> PROVIDED RECORDS:
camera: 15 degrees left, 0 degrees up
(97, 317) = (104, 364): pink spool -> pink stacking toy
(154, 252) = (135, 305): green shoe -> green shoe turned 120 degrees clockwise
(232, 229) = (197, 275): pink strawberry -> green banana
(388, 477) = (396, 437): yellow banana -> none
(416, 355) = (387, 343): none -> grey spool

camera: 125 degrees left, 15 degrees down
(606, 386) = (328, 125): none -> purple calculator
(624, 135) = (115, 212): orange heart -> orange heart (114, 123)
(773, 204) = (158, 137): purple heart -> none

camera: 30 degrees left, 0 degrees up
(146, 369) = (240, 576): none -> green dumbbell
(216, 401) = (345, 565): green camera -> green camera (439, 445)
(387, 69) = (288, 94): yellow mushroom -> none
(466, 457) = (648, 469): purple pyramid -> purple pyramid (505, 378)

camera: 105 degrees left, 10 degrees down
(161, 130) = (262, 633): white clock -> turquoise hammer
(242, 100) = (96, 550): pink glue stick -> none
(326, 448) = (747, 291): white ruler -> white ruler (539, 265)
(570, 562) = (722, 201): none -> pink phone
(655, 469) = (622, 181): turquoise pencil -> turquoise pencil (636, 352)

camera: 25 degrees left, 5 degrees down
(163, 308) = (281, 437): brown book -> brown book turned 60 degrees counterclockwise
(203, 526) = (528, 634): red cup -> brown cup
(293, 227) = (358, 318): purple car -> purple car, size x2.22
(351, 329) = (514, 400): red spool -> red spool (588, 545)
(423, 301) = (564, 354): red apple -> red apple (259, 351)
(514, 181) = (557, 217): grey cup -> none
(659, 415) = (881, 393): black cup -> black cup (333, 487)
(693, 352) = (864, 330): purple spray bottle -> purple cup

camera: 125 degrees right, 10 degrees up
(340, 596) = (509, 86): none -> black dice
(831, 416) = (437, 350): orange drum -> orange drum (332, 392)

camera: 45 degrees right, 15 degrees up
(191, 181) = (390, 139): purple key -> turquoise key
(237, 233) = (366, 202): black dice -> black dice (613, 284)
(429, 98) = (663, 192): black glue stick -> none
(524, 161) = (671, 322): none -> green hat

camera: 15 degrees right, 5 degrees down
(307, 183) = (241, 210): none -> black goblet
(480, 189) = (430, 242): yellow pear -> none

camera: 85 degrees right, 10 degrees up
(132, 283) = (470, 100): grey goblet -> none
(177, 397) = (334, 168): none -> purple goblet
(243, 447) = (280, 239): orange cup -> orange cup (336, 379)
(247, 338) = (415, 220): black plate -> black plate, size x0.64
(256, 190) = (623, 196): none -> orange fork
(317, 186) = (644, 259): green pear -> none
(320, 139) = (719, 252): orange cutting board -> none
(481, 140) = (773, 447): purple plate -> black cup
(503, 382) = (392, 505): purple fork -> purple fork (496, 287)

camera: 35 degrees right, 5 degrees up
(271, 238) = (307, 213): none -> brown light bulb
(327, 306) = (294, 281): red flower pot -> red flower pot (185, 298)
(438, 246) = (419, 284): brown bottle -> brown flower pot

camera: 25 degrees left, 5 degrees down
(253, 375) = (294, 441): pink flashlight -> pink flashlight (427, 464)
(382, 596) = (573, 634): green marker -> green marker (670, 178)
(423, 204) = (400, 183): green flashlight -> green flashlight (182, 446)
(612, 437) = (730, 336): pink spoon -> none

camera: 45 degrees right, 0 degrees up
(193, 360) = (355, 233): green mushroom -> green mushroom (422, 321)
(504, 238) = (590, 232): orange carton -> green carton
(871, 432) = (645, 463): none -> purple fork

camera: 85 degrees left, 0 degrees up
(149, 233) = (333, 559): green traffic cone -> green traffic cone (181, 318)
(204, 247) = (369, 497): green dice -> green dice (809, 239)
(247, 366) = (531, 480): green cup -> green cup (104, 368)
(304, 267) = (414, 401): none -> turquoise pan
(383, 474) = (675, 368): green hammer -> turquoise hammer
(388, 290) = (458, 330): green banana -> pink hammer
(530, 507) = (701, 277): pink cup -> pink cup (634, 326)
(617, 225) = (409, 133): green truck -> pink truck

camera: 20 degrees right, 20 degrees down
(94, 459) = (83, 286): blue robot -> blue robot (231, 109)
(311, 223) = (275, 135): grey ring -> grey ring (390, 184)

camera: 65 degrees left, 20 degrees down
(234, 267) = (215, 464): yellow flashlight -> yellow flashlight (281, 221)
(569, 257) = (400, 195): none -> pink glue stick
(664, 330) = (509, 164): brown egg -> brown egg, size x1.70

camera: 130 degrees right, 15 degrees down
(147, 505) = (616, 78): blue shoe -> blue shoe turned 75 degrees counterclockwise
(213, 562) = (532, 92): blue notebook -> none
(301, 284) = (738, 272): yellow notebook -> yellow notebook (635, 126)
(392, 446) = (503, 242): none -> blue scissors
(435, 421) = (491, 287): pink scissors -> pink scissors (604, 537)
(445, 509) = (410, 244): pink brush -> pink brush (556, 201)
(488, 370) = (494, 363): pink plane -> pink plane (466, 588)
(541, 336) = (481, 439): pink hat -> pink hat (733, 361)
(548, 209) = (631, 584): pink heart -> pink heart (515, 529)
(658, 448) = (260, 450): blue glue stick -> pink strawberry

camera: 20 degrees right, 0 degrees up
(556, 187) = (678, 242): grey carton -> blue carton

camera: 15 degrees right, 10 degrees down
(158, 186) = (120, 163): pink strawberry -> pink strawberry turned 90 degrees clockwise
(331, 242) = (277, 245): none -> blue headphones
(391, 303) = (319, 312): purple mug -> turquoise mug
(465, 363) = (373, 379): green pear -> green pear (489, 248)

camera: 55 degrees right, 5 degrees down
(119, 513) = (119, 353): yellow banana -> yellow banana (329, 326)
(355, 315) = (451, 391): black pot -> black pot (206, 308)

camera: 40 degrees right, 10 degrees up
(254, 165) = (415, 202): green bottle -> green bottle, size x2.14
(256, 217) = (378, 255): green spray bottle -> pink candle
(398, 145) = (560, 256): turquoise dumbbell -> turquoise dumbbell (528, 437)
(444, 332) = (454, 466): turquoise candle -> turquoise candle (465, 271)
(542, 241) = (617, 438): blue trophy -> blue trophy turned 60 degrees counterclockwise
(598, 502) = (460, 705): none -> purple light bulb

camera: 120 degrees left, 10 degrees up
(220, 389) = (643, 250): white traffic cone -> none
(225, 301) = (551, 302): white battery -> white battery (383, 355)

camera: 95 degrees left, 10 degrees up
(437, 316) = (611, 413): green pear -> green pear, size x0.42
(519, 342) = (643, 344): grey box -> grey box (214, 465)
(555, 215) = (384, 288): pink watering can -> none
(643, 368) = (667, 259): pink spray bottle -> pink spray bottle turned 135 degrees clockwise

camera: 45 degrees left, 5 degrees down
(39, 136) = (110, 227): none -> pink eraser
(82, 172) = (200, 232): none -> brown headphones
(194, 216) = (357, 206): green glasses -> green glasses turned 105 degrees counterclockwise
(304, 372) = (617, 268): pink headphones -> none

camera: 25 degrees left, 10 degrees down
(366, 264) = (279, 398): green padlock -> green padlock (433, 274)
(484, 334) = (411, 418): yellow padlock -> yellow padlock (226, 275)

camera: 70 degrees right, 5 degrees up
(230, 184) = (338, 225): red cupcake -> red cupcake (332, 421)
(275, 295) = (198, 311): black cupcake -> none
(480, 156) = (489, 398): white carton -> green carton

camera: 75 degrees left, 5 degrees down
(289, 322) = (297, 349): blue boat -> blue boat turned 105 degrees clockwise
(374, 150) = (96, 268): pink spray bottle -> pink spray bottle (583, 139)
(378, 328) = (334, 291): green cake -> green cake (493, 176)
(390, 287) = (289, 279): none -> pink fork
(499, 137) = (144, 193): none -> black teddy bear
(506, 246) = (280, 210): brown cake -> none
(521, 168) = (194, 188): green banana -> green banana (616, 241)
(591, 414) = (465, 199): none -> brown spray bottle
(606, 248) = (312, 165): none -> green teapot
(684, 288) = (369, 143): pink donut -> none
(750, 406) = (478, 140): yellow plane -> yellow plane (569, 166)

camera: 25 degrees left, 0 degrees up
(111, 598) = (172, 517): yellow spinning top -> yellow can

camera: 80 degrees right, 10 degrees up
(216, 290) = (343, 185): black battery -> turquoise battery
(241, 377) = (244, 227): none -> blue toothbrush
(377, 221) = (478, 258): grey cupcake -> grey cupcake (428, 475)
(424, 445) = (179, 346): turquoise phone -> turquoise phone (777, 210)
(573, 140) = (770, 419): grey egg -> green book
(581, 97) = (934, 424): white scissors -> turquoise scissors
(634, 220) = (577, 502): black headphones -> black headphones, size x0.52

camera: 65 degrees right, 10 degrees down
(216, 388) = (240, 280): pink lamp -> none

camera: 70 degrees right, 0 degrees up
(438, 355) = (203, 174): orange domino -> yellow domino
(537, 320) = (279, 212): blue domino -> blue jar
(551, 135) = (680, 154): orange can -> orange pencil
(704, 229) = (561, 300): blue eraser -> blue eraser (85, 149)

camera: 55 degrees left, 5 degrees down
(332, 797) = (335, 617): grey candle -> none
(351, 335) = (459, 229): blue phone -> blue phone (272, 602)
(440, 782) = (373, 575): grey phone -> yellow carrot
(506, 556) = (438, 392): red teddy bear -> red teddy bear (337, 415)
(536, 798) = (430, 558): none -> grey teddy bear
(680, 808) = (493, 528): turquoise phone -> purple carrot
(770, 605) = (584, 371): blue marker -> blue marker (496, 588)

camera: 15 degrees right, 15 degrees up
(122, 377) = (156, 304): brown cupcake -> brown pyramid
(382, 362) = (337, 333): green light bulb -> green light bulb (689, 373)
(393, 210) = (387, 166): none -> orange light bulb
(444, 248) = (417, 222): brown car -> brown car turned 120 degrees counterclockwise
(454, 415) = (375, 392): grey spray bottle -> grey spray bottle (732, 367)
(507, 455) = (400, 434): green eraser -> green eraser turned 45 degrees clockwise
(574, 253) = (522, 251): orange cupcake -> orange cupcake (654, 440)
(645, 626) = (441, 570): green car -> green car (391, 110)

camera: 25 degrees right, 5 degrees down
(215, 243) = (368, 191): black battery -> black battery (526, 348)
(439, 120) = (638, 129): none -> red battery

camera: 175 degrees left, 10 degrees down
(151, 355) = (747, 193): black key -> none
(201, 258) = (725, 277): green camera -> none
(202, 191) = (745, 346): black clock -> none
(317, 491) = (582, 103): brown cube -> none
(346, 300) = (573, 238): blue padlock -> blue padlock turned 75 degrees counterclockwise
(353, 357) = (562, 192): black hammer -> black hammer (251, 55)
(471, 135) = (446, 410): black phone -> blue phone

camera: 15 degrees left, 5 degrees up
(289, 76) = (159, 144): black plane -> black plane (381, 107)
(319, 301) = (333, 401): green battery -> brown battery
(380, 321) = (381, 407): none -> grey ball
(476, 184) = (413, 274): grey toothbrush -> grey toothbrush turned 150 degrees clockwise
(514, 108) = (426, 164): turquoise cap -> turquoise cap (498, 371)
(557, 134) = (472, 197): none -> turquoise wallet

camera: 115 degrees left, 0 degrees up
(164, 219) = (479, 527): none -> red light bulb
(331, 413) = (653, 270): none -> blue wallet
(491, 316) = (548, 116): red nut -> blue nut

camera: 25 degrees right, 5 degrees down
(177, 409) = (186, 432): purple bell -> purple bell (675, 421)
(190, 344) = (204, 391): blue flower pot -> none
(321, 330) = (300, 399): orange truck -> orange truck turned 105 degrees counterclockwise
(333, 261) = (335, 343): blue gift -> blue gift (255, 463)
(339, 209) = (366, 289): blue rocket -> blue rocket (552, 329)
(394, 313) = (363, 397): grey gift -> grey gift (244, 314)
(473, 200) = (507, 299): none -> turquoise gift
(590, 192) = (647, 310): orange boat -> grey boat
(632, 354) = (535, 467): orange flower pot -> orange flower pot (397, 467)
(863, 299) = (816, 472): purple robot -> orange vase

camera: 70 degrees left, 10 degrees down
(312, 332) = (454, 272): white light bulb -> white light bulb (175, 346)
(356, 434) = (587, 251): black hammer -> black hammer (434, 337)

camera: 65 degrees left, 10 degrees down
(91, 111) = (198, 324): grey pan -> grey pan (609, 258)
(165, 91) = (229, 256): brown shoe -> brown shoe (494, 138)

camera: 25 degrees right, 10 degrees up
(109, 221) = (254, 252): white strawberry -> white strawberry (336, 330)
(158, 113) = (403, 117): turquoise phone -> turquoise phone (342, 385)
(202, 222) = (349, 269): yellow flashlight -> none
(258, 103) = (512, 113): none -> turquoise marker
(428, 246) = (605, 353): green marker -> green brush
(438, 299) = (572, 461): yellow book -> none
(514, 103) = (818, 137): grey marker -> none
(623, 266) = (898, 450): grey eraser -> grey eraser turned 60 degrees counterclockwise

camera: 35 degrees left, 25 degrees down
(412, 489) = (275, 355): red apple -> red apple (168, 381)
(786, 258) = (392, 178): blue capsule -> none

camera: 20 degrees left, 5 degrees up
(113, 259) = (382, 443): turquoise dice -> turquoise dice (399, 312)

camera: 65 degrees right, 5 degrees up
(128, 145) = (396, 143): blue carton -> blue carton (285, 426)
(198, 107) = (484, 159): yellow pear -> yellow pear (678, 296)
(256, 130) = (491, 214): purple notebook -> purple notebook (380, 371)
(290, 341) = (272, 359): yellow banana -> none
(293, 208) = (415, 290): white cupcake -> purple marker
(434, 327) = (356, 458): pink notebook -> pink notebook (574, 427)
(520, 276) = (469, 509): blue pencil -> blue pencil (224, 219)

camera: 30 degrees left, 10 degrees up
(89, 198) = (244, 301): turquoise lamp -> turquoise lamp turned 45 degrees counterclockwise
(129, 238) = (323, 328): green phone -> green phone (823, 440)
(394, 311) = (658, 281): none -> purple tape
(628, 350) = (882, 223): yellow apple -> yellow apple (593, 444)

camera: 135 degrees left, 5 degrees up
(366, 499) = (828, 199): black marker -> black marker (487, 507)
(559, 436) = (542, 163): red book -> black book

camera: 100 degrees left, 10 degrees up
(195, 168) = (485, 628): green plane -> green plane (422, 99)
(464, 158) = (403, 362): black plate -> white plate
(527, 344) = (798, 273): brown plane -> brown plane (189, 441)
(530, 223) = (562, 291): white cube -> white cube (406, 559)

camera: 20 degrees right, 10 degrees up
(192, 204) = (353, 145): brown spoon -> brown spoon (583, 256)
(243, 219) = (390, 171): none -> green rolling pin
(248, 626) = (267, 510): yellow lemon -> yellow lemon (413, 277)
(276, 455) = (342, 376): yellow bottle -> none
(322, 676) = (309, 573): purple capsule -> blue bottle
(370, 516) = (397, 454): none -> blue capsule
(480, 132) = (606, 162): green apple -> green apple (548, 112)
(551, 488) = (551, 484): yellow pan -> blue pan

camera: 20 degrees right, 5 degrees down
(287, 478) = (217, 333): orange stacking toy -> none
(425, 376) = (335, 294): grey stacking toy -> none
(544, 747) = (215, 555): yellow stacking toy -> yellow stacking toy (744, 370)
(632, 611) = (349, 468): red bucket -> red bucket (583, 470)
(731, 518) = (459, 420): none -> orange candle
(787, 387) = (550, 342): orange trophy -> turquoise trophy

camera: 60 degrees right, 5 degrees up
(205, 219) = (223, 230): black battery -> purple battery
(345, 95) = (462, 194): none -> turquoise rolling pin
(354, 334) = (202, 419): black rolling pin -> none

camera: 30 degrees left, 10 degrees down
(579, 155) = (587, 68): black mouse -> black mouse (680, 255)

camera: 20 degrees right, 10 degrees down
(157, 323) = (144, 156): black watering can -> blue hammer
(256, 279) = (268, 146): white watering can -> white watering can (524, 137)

> YOUR INSTRUCTIONS: For the lines above, output exactly those from the line containing "(658, 448) = (260, 450): blue" through the line containing "(398, 145) = (560, 256): turquoise", and skip the others.

> RESULT:
(658, 448) = (260, 450): blue glue stick -> pink strawberry

camera: 20 degrees right, 0 degrees up
(556, 187) = (678, 242): grey carton -> blue carton

camera: 15 degrees right, 10 degrees down
(158, 186) = (120, 163): pink strawberry -> pink strawberry turned 90 degrees clockwise
(331, 242) = (277, 245): none -> blue headphones
(391, 303) = (319, 312): purple mug -> turquoise mug
(465, 363) = (373, 379): green pear -> green pear (489, 248)

camera: 55 degrees right, 5 degrees down
(119, 513) = (119, 353): yellow banana -> yellow banana (329, 326)
(355, 315) = (451, 391): black pot -> black pot (206, 308)

camera: 40 degrees right, 10 degrees up
(254, 165) = (415, 202): green bottle -> green bottle, size x2.14
(256, 217) = (378, 255): green spray bottle -> pink candle
(398, 145) = (560, 256): turquoise dumbbell -> turquoise dumbbell (528, 437)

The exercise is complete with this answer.